• Records provided:
%%
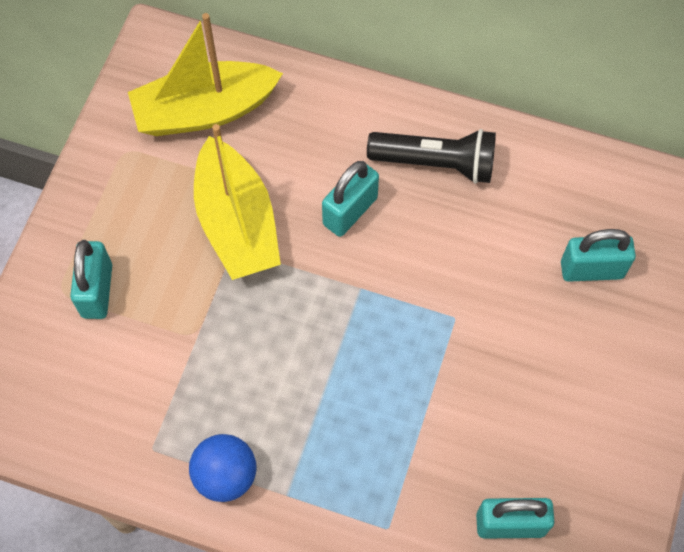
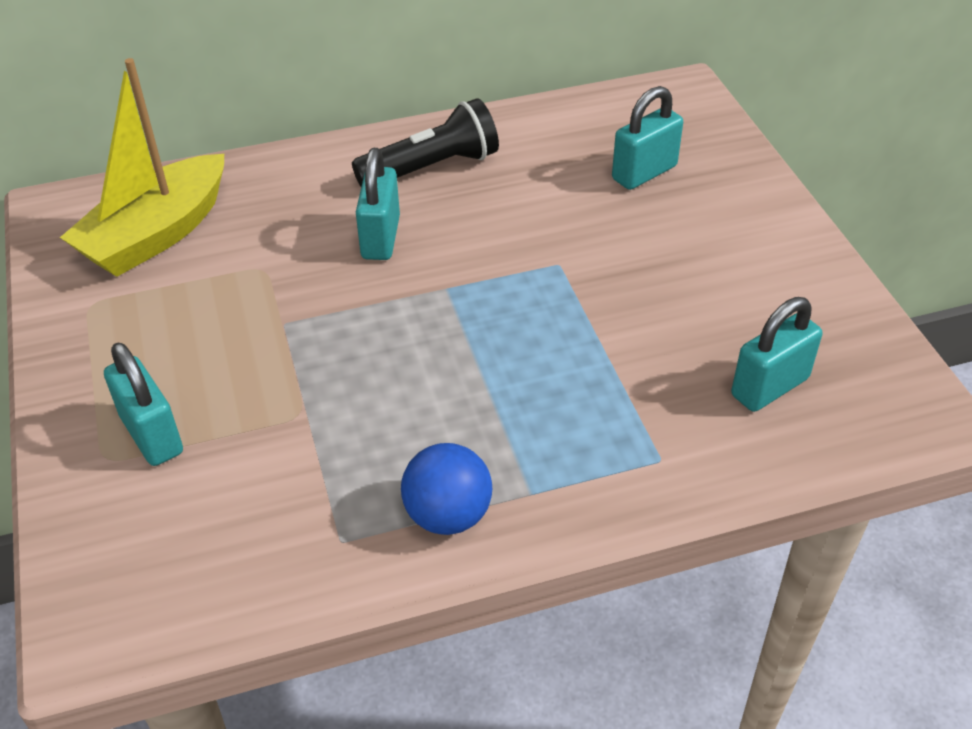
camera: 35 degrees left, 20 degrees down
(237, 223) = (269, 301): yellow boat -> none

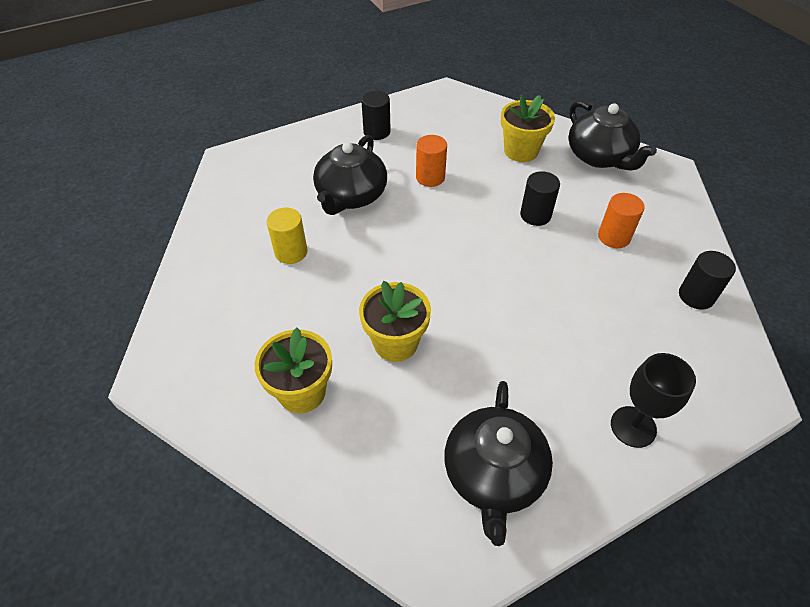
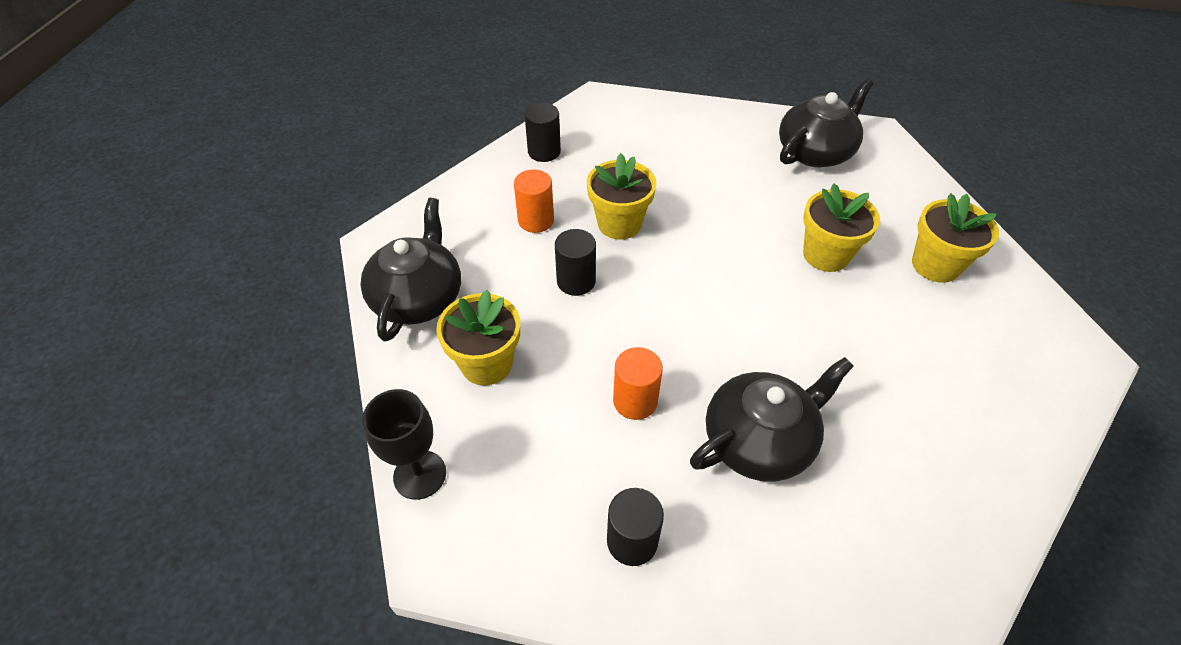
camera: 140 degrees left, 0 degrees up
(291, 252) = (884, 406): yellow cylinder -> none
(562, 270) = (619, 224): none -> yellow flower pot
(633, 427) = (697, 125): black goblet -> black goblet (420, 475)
%%
%%
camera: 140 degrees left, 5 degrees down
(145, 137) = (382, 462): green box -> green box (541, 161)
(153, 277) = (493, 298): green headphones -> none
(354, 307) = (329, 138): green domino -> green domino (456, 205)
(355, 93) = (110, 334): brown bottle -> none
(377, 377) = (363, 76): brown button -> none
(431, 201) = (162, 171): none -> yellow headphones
%%
• Work instruction:
Look through the data above. Copy every line with the string "degrees" in it.

• Answer area:
camera: 35 degrees left, 20 degrees down
camera: 140 degrees left, 0 degrees up
camera: 140 degrees left, 5 degrees down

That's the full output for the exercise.